* [RECORDED DATA]
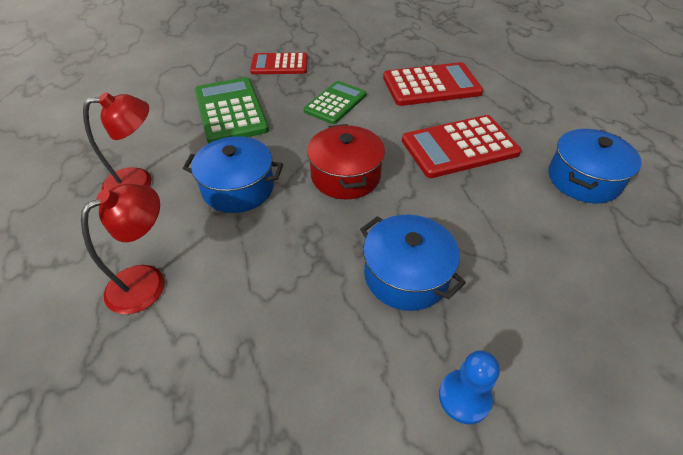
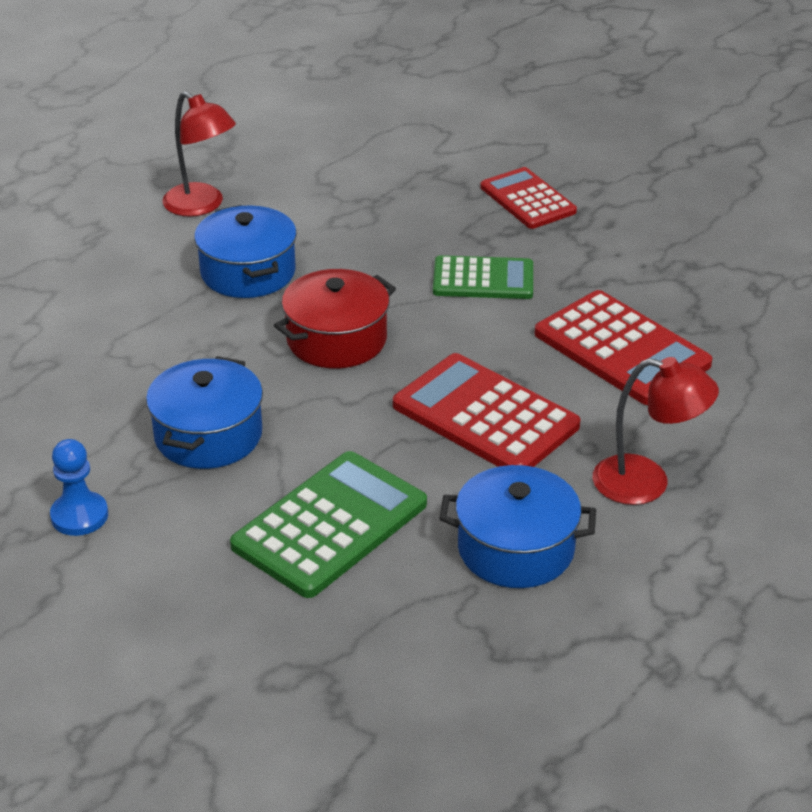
camera: 60 degrees right, 10 degrees down
(147, 281) = (79, 275): red lamp -> red lamp (647, 483)
(230, 111) = (382, 207): green calculator -> green calculator (330, 525)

* [TASK INSTRUCTIONS]
Would you set down the listing exactly, omitting pictures?

* [ANSWER SECTION]
camera: 60 degrees right, 10 degrees down
(147, 281) = (79, 275): red lamp -> red lamp (647, 483)
(230, 111) = (382, 207): green calculator -> green calculator (330, 525)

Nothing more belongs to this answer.